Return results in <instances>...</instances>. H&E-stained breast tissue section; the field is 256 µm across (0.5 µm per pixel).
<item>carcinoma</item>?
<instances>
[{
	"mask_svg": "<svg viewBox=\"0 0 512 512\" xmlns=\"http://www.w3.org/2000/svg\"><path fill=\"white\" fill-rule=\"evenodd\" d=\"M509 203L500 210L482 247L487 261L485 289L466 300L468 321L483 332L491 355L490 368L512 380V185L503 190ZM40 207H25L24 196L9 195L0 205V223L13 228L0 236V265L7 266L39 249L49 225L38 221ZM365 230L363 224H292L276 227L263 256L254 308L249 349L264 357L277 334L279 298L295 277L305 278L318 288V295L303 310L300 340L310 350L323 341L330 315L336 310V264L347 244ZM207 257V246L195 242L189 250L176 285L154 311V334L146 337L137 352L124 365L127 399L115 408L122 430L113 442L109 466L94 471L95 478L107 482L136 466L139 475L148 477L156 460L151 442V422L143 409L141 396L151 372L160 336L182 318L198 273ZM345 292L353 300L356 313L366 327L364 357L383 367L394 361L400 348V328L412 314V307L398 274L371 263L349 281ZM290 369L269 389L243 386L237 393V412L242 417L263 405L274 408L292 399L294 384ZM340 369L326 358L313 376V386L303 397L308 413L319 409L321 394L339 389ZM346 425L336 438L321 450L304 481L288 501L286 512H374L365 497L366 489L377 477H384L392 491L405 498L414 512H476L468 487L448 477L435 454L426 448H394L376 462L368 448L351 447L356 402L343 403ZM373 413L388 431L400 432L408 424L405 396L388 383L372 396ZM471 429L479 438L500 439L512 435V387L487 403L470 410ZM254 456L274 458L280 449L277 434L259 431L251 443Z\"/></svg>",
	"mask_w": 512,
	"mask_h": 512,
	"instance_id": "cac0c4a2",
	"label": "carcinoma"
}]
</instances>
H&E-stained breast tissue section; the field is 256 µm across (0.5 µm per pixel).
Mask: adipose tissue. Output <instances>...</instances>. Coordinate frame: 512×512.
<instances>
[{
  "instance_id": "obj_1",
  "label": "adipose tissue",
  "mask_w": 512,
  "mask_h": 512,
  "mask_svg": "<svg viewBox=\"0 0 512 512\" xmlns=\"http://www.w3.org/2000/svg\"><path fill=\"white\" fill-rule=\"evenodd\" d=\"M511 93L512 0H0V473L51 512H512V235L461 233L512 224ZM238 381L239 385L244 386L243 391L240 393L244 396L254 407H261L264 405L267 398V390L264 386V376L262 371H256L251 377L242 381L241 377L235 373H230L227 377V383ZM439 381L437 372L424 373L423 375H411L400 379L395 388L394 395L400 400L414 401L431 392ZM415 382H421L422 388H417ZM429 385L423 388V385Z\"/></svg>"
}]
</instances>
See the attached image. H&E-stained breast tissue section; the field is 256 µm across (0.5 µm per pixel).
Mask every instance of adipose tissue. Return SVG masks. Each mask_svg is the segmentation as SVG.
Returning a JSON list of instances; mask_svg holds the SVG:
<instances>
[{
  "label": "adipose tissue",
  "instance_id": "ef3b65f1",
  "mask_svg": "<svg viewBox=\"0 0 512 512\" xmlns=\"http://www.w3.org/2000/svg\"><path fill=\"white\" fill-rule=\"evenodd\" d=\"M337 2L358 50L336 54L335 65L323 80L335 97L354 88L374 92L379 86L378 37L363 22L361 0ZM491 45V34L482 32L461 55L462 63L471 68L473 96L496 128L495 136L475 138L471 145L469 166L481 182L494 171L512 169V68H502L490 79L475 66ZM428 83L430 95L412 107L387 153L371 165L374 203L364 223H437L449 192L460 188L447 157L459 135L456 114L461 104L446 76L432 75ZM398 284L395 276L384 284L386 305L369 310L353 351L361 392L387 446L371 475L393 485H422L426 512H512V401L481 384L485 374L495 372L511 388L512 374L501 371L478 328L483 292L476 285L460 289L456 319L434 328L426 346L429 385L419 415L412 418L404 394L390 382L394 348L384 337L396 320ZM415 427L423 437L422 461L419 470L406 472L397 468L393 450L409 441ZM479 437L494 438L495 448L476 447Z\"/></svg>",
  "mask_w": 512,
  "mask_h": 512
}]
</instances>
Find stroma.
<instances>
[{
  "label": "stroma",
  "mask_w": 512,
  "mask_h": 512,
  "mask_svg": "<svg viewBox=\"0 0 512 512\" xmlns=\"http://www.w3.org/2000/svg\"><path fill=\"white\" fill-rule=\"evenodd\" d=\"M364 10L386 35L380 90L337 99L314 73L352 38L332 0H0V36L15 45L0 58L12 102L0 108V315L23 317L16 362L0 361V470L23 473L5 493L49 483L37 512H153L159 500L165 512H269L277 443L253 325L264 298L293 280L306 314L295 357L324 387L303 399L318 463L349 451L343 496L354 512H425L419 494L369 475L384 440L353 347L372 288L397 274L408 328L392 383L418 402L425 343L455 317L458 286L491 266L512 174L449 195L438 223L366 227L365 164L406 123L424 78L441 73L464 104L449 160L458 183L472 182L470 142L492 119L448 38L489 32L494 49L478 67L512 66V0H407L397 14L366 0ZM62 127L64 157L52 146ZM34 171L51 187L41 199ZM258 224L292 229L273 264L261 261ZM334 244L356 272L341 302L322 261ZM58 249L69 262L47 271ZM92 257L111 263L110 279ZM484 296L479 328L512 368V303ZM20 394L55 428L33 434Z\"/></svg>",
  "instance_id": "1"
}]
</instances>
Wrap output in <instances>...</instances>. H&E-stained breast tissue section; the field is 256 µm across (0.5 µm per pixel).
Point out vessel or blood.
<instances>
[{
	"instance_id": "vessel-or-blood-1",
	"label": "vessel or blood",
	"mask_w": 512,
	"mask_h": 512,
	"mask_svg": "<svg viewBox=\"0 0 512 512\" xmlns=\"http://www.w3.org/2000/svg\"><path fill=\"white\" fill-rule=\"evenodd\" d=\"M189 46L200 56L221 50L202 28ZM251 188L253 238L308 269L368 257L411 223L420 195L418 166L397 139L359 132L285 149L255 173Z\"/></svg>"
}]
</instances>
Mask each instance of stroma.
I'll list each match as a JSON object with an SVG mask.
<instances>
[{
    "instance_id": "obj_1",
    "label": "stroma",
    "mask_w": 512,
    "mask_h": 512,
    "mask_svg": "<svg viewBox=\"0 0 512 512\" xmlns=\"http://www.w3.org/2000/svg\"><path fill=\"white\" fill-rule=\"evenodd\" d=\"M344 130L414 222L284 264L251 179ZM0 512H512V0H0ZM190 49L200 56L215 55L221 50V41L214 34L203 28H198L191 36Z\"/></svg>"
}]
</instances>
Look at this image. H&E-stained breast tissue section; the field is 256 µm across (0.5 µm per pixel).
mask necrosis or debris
------------------------------------------------------------
Directive:
Find the line containing "Mask each instance of stroma.". Reproduce it exactly, along with every line after it through the last.

Task result:
Mask each instance of stroma.
I'll list each match as a JSON object with an SVG mask.
<instances>
[{
    "instance_id": "obj_1",
    "label": "stroma",
    "mask_w": 512,
    "mask_h": 512,
    "mask_svg": "<svg viewBox=\"0 0 512 512\" xmlns=\"http://www.w3.org/2000/svg\"><path fill=\"white\" fill-rule=\"evenodd\" d=\"M344 130L414 222L284 264L251 179ZM0 512H512V0H0ZM190 49L200 56L215 55L221 50V41L214 34L203 28H198L191 36Z\"/></svg>"
}]
</instances>
Look at this image. H&E-stained breast tissue section; the field is 256 µm across (0.5 µm per pixel).
mask necrosis or debris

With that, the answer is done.